_WHAT IS BEING ASKED_
With the images excluded, set down every line of the listing below exactly.

_MATERIAL SHOWN_
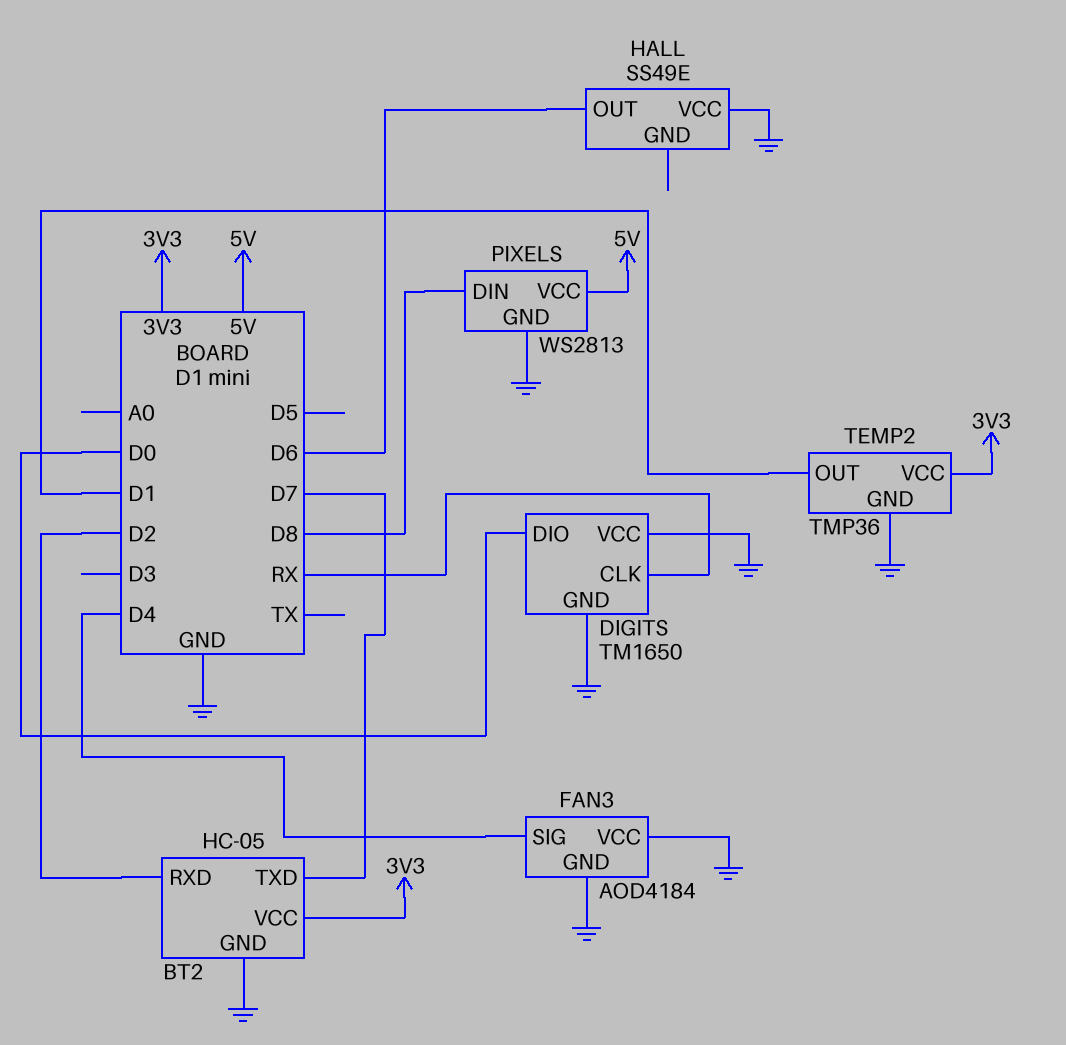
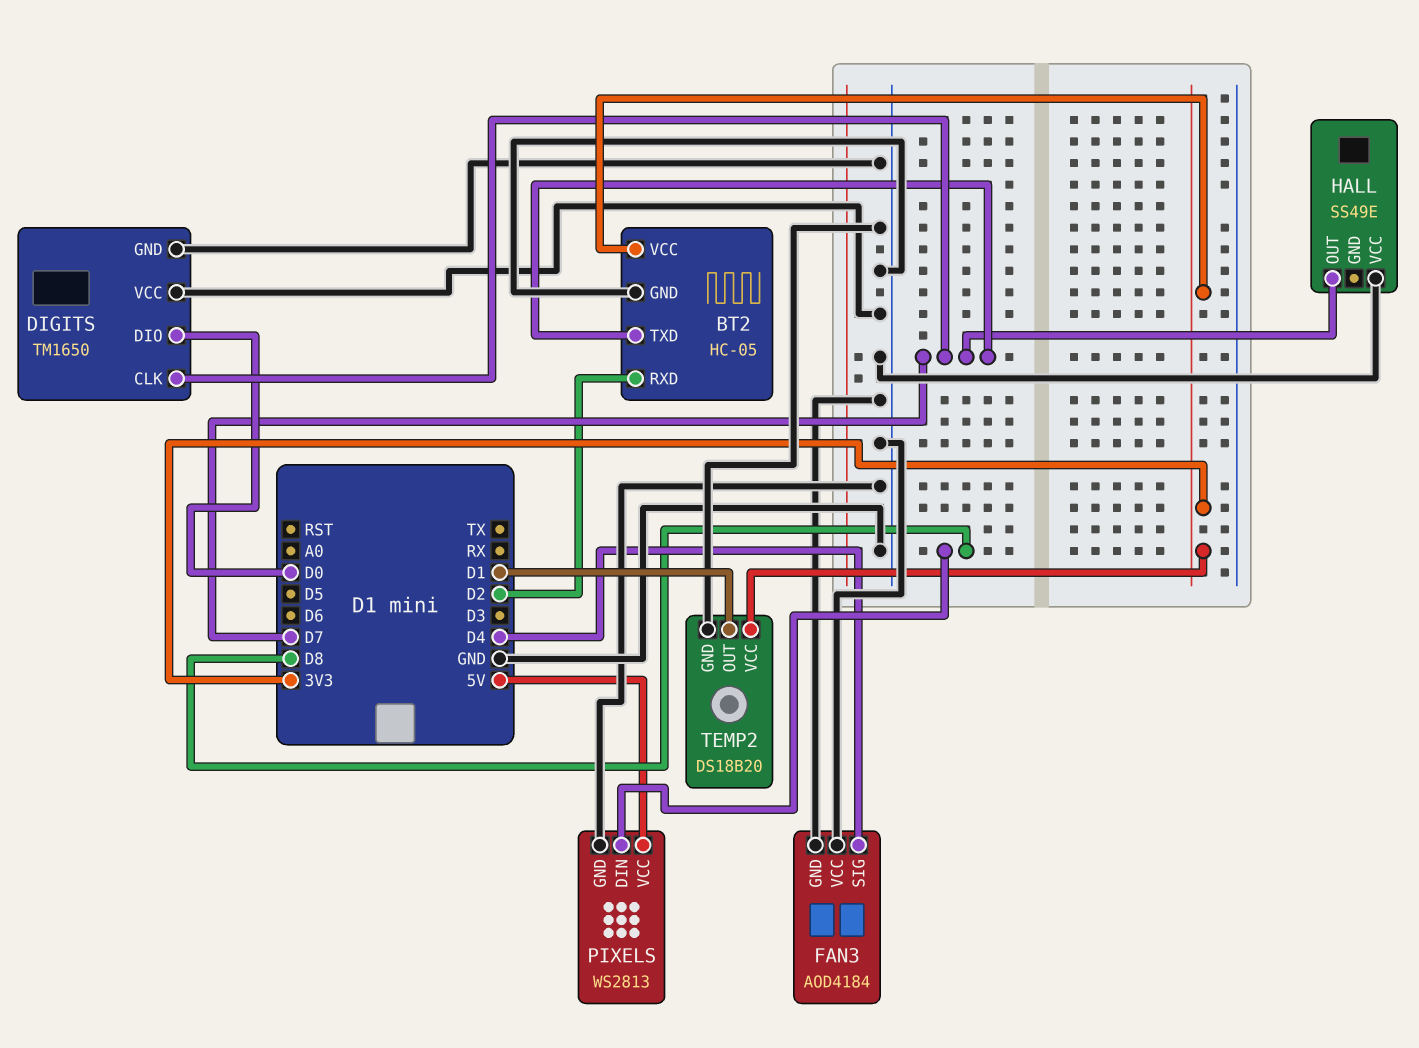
DIGITS pin CLK: RX -> D7
HALL pin OUT: D6 -> D7
TEMP2: TMP36 -> DS18B20

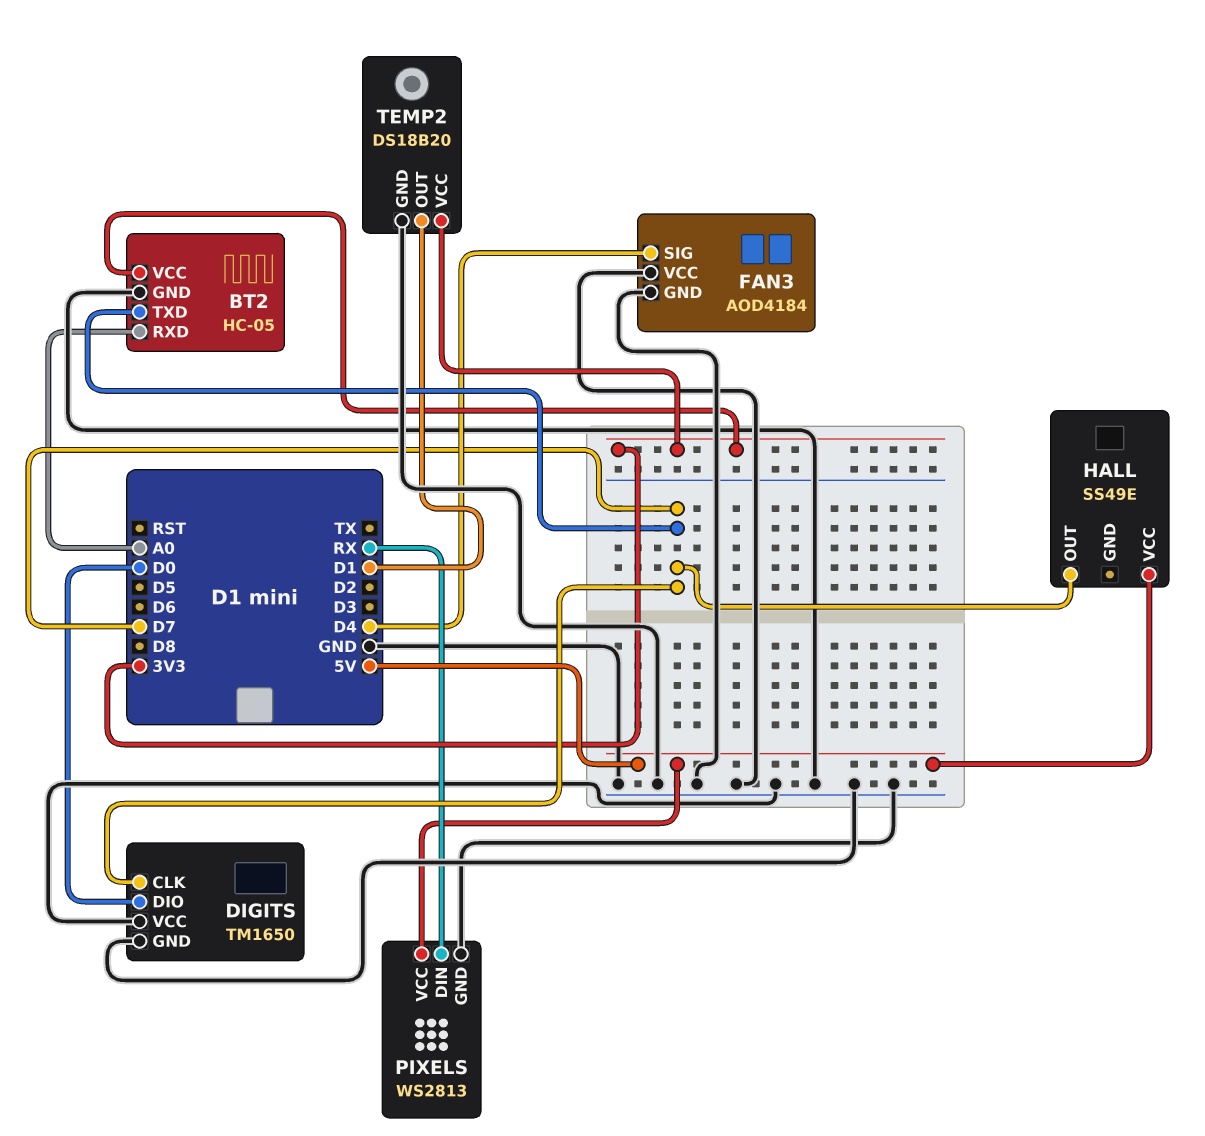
BT2 pin RXD: D2 -> A0
HALL pin VCC: GND -> 5V
PIXELS pin DIN: D8 -> RX

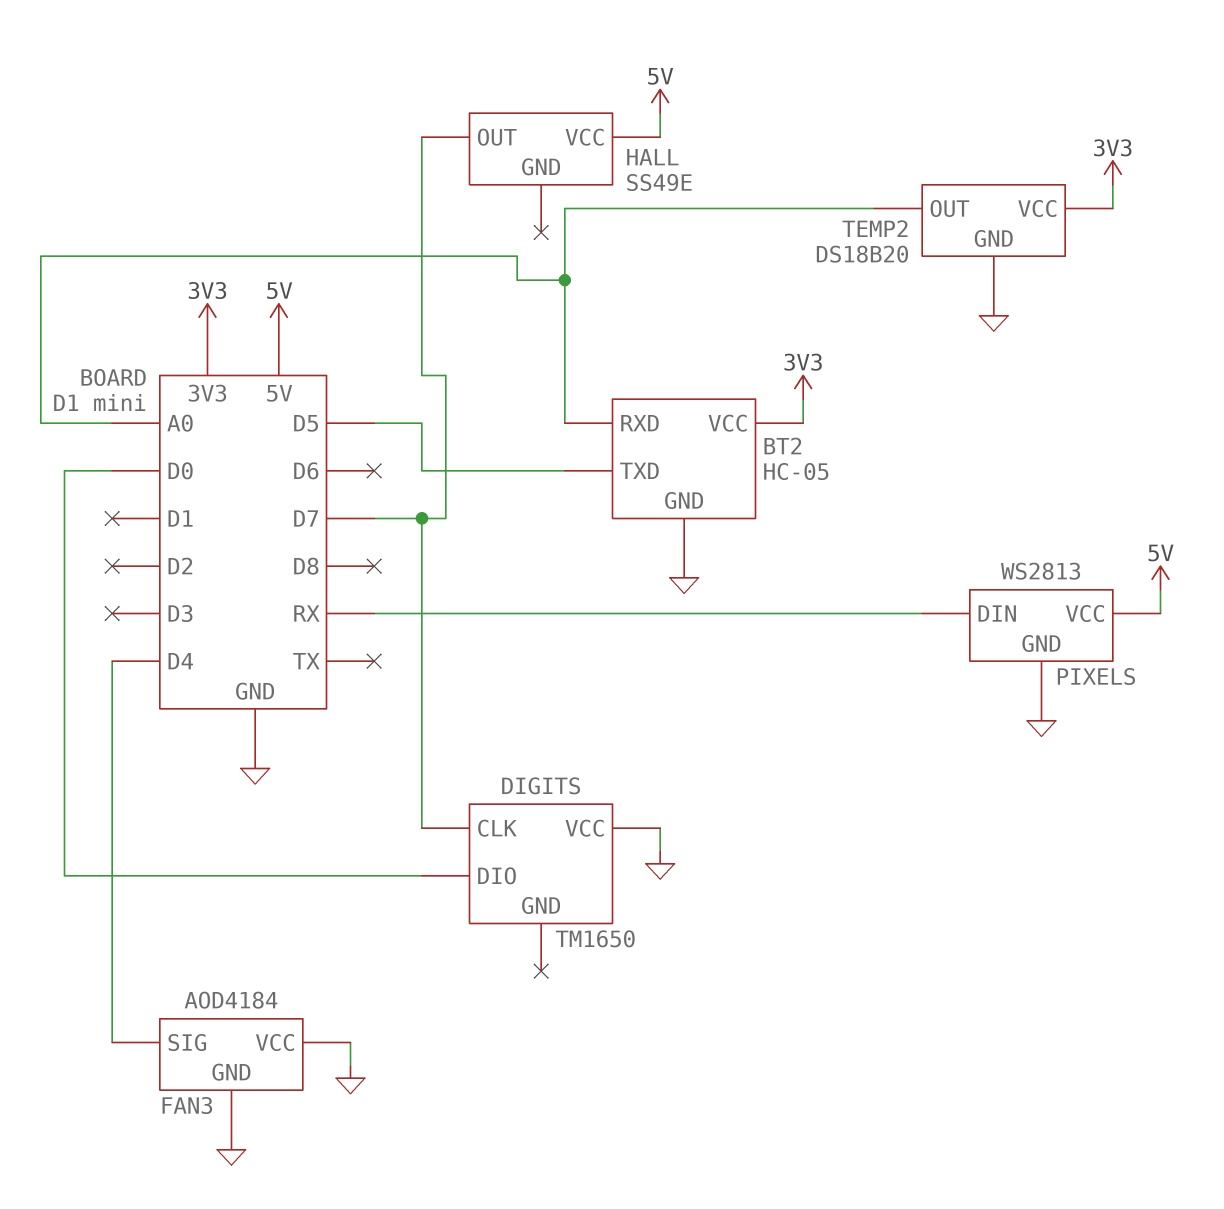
BT2 pin TXD: D7 -> D5
DIGITS pin GND: GND -> none
TEMP2 pin OUT: D1 -> A0

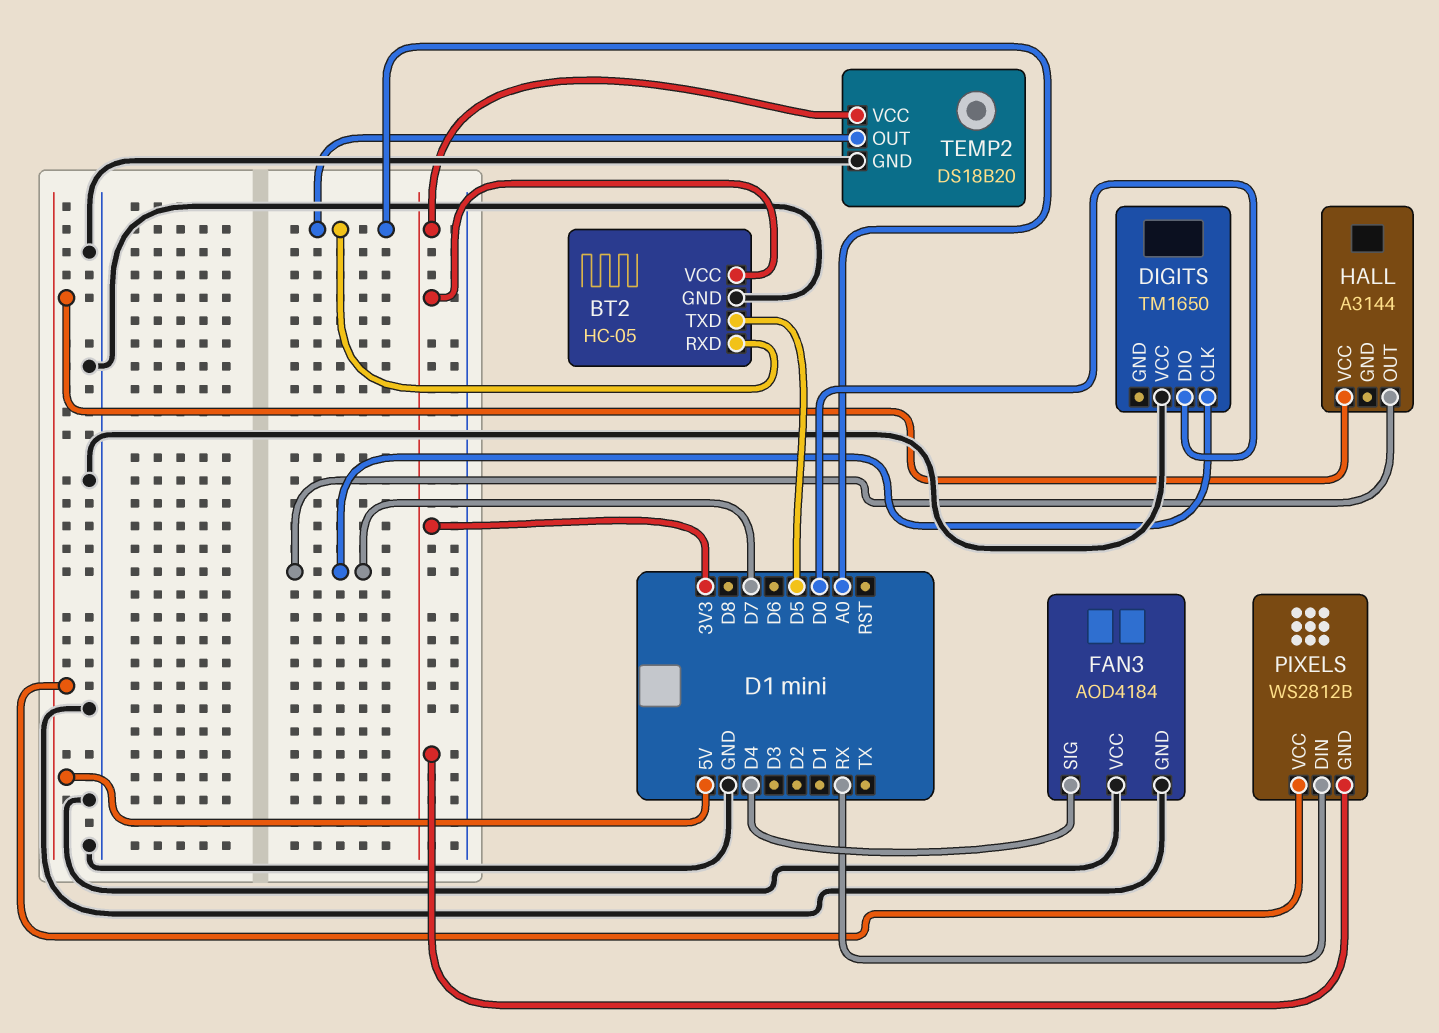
HALL: SS49E -> A3144
PIXELS: WS2813 -> WS2812B
PIXELS pin GND: GND -> 3V3

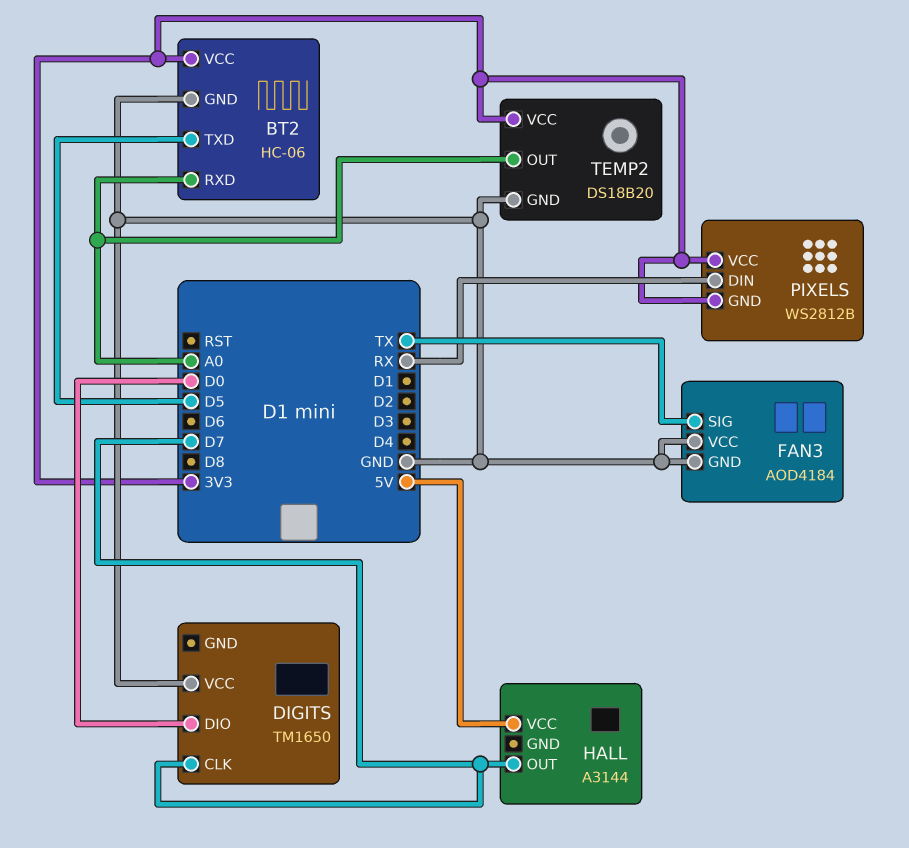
BT2: HC-05 -> HC-06
FAN3 pin SIG: D4 -> TX
PIXELS pin VCC: 5V -> 3V3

_COMPLETED EXERCISE_
DIGITS pin CLK: RX -> D7
HALL pin OUT: D6 -> D7
TEMP2: TMP36 -> DS18B20

BT2 pin RXD: D2 -> A0
HALL pin VCC: GND -> 5V
PIXELS pin DIN: D8 -> RX

BT2 pin TXD: D7 -> D5
DIGITS pin GND: GND -> none
TEMP2 pin OUT: D1 -> A0

HALL: SS49E -> A3144
PIXELS: WS2813 -> WS2812B
PIXELS pin GND: GND -> 3V3

BT2: HC-05 -> HC-06
FAN3 pin SIG: D4 -> TX
PIXELS pin VCC: 5V -> 3V3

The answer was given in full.